__Work instruction__.
Quote the entries in full, character for character, without their images.

__Extracted entries__.
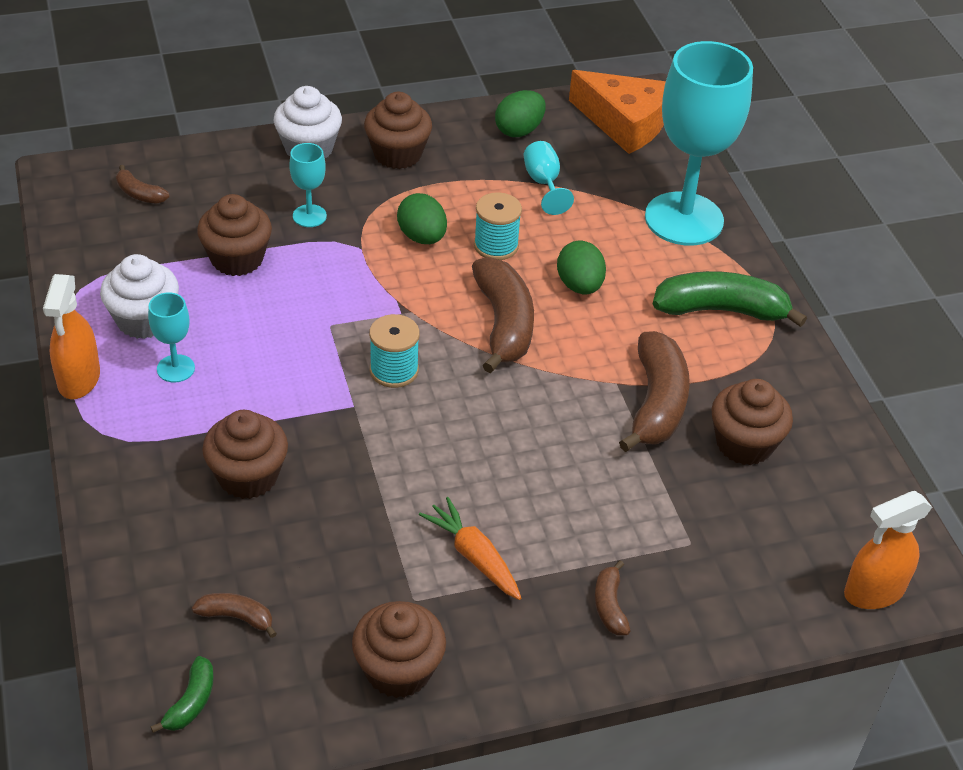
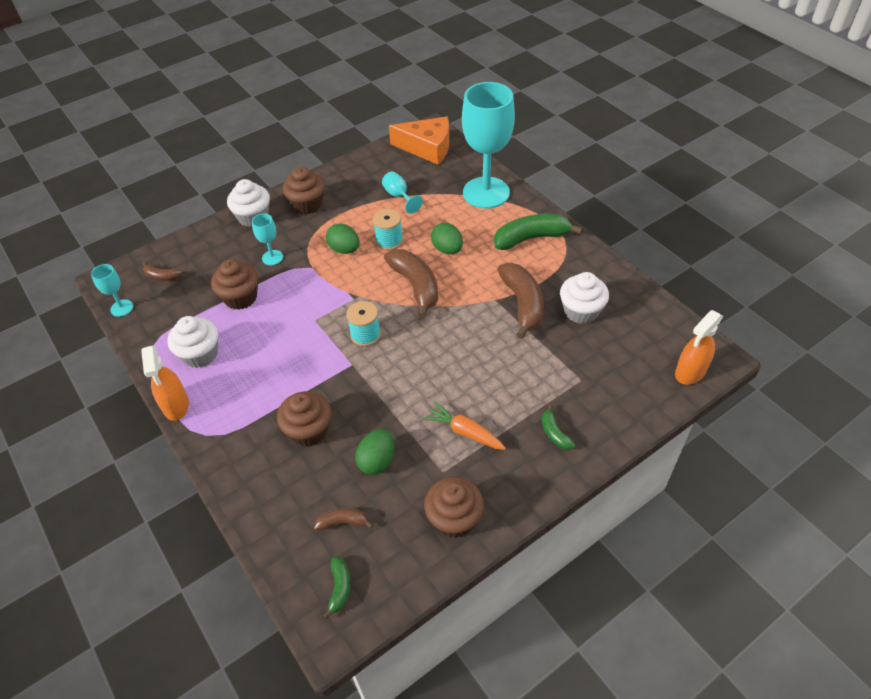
camera: 15 degrees left, 5 degrees up
(175, 368) = (234, 378): turquoise goblet -> turquoise goblet (122, 308)
(519, 130) = (370, 169): green egg -> green egg (377, 461)
(609, 606) = (554, 433): brown banana -> green banana
(744, 444) = (581, 311): brown cupcake -> white cupcake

__Exercise solution__.
camera: 15 degrees left, 5 degrees up
(175, 368) = (234, 378): turquoise goblet -> turquoise goblet (122, 308)
(519, 130) = (370, 169): green egg -> green egg (377, 461)
(609, 606) = (554, 433): brown banana -> green banana
(744, 444) = (581, 311): brown cupcake -> white cupcake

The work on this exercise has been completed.